§ ASSIGNMENT
Filter the data for lines with the word "diode" and copy those lines.

━━━━━━━━━━

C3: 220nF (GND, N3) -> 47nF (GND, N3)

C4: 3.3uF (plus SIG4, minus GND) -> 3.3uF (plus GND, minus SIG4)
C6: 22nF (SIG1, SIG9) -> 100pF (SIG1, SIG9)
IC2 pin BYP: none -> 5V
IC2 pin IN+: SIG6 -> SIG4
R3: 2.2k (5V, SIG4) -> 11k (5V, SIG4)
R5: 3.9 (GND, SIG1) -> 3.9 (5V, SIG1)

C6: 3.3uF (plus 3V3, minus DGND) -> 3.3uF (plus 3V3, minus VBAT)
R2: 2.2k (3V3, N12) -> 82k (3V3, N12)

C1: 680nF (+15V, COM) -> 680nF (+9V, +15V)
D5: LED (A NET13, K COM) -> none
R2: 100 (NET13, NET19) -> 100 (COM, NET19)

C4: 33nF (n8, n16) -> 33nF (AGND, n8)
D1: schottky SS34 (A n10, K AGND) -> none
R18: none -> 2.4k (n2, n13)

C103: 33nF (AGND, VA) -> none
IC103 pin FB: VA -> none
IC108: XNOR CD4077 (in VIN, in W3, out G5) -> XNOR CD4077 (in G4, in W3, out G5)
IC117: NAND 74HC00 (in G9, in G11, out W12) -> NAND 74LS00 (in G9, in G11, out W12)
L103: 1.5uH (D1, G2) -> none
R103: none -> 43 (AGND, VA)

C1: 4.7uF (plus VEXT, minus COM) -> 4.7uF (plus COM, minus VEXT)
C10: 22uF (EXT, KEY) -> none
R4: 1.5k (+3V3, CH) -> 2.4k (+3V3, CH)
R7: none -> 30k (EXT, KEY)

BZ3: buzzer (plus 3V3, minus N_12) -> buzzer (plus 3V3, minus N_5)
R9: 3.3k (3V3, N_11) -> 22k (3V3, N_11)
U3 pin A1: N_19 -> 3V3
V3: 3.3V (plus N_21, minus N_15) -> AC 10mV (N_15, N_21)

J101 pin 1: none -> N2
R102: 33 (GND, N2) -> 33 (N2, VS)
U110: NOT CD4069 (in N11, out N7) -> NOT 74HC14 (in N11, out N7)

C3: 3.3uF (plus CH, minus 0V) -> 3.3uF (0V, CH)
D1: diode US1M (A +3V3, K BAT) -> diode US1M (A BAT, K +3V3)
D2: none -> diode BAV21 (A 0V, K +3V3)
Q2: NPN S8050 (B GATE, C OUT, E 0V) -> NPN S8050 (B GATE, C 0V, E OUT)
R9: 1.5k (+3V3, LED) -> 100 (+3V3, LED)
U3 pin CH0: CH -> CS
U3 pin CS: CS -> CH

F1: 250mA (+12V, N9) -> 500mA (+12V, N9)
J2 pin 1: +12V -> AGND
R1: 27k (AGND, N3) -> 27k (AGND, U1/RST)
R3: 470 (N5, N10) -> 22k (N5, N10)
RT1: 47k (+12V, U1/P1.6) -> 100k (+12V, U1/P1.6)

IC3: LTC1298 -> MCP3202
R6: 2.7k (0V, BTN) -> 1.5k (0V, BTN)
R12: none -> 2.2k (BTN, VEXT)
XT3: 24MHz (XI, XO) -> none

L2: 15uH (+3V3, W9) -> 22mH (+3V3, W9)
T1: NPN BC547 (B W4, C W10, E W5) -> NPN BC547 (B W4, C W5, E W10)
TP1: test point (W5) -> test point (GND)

━━━━━━━━━━

§ REPLY TO THE TASK
D1: diode US1M (A +3V3, K BAT) -> diode US1M (A BAT, K +3V3)
D2: none -> diode BAV21 (A 0V, K +3V3)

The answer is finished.